═════ Supplied material

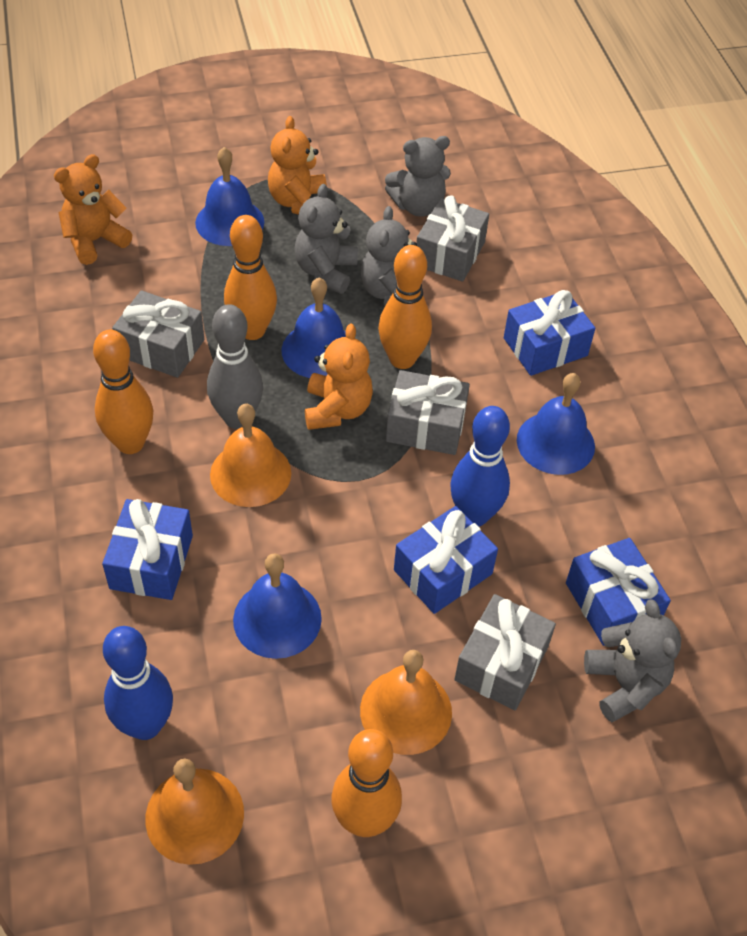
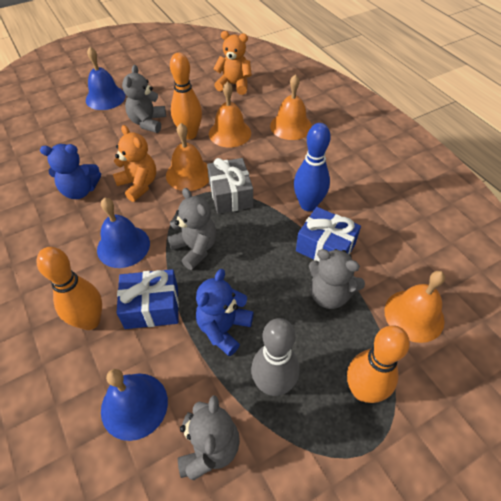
blue bell: 4 -> 3
blue bowling pin: 2 -> 1
blue gift: 4 -> 2
blue teddy bear: 0 -> 2
grey gift: 4 -> 1
orange bell: 3 -> 4
orange bowling pin: 4 -> 3
orange teddy bear: 3 -> 2

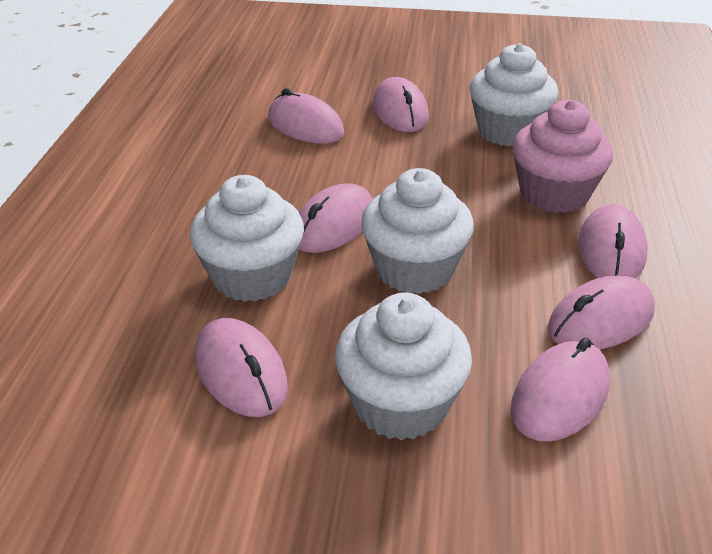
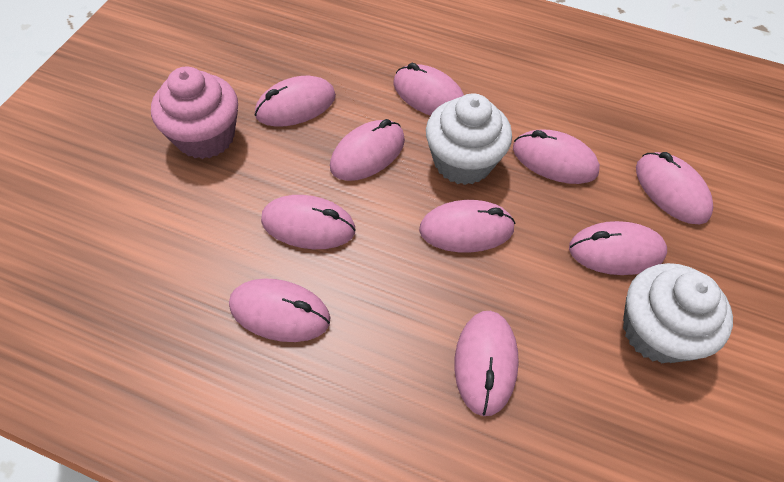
pink mouse: 7 -> 10
white cupcake: 4 -> 2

══════════

| Work instructions |
Could you retype every line above exactly as it appears, skipping the pictures?

| Result of the exercise |
blue bell: 4 -> 3
blue bowling pin: 2 -> 1
blue gift: 4 -> 2
blue teddy bear: 0 -> 2
grey gift: 4 -> 1
orange bell: 3 -> 4
orange bowling pin: 4 -> 3
orange teddy bear: 3 -> 2

pink mouse: 7 -> 10
white cupcake: 4 -> 2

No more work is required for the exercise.